Instructions for the task:
Among the entries below, how many lines include the word "none"? Reply with only the number.

Listed records:
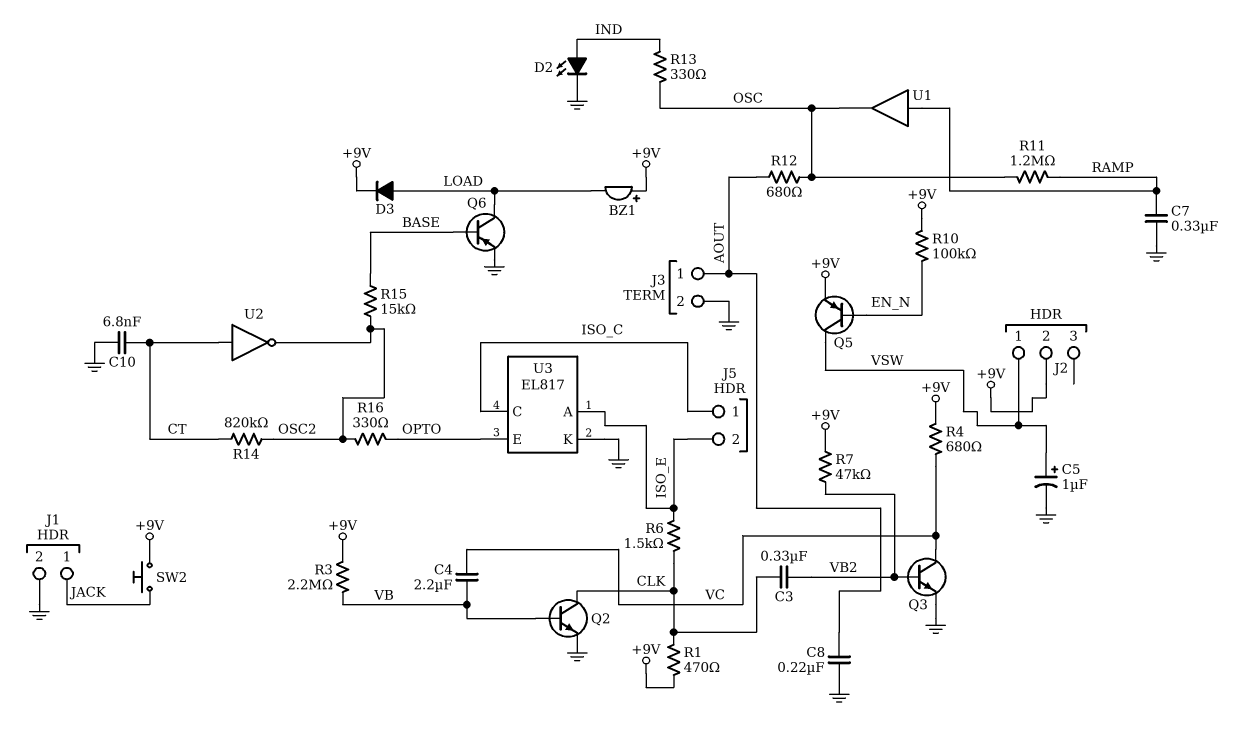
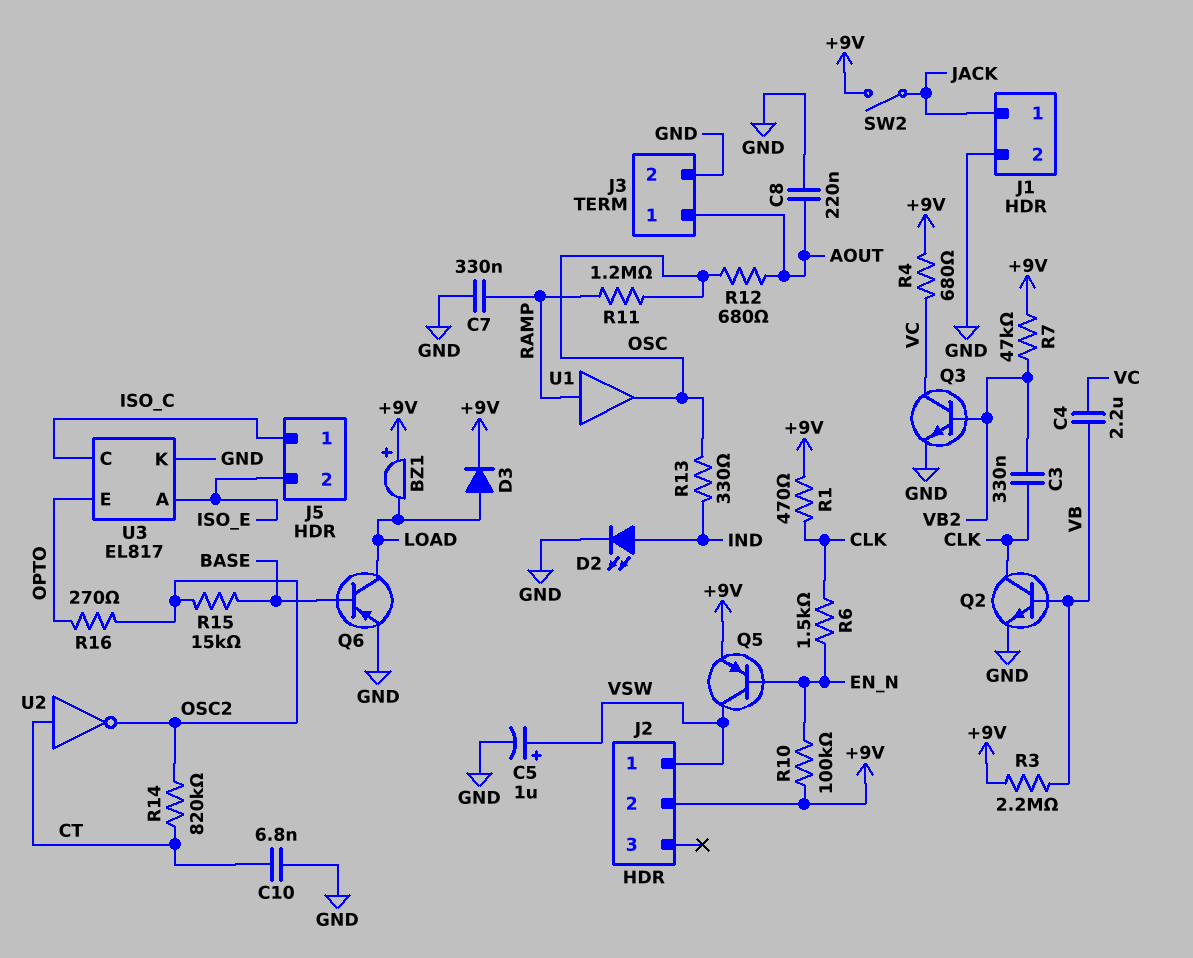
R6: 1.5k (CLK, ISO_E) -> 1.5k (CLK, EN_N)
R16: 330 (OPTO, OSC2) -> 270 (OPTO, OSC2)
SW2: button (+9V, JACK) -> switch (+9V, JACK)

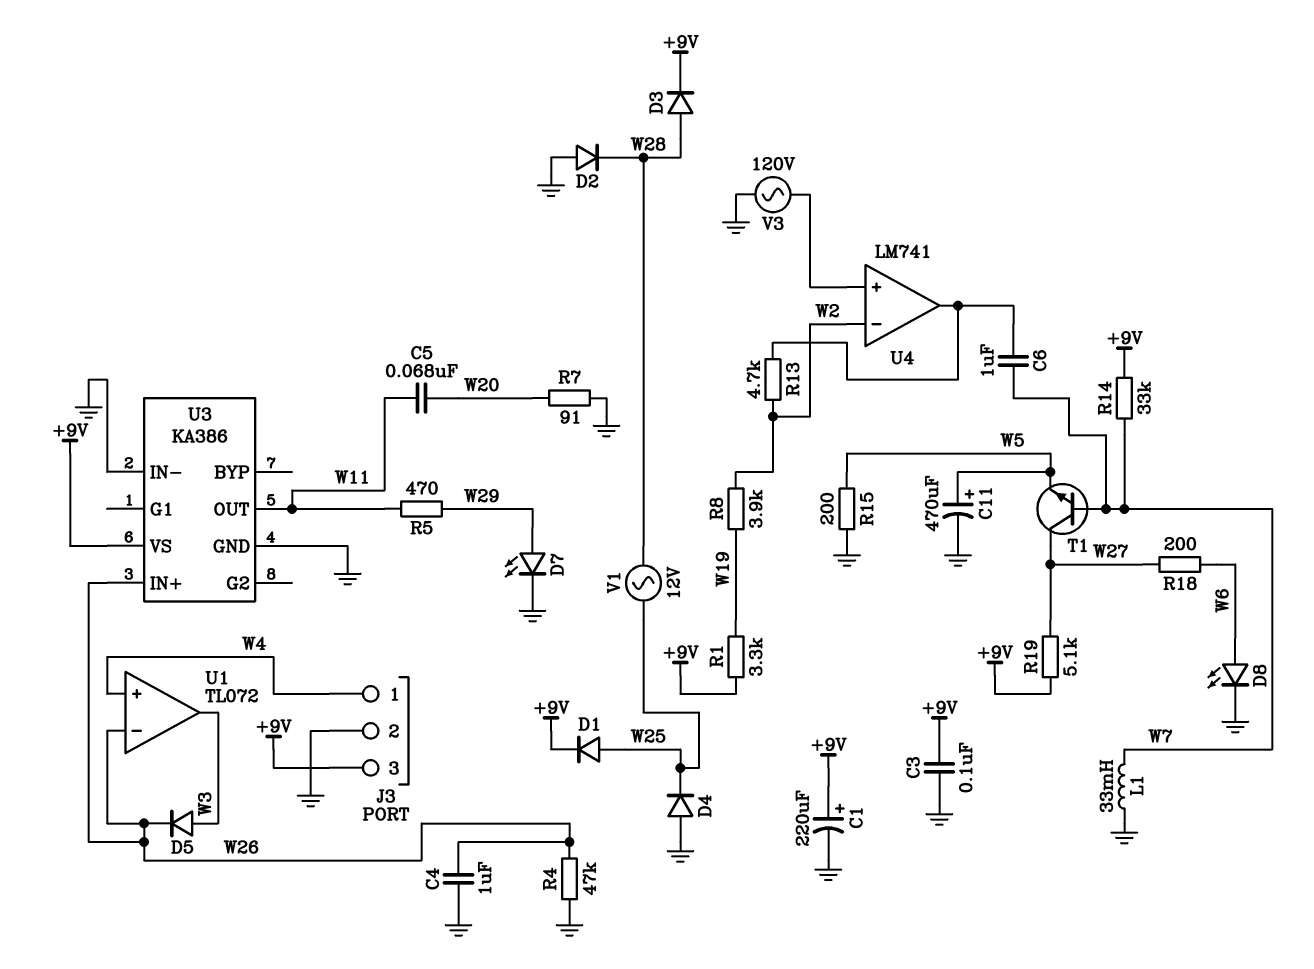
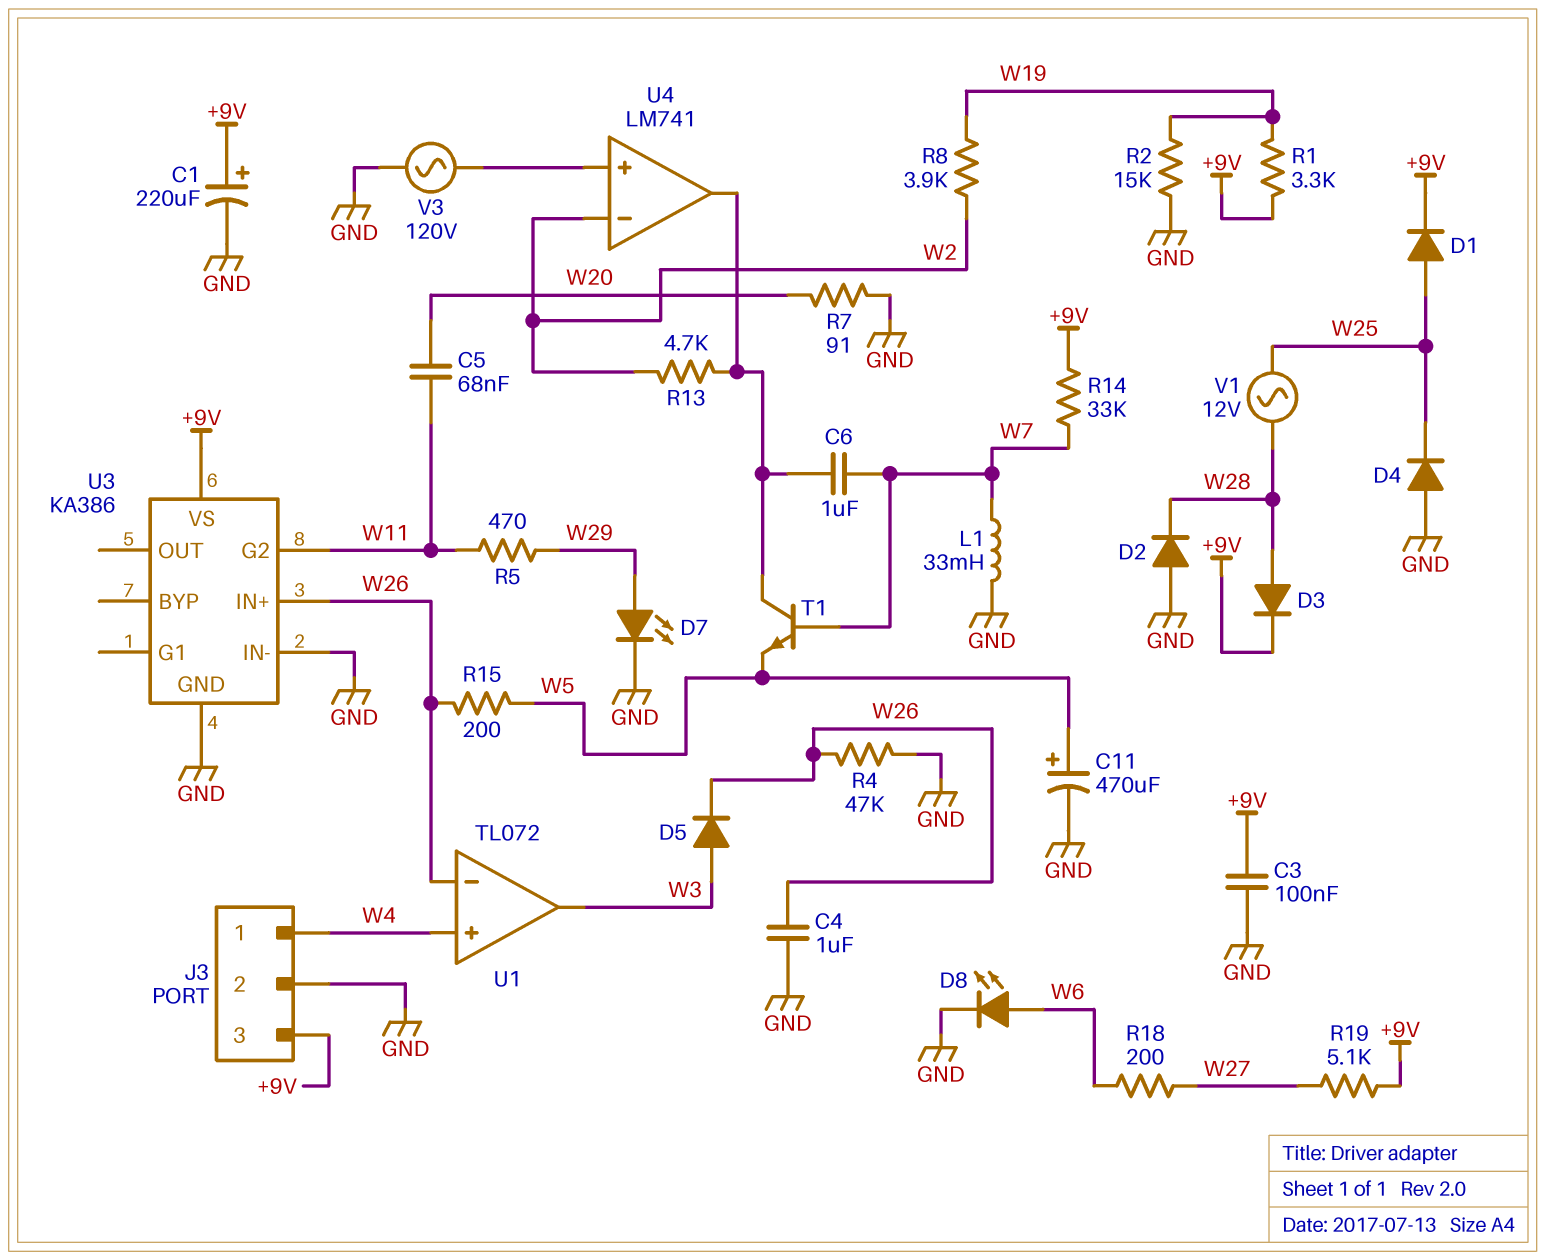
R2: none -> 15k (GND, W19)
R15: 200 (GND, W5) -> 200 (W5, W26)
T1: NPN (B W7, C W27, E W5) -> NPN (B W7, C U4/out, E W5)
U3 pin G2: none -> W11
U3 pin OUT: W11 -> none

Reply:
3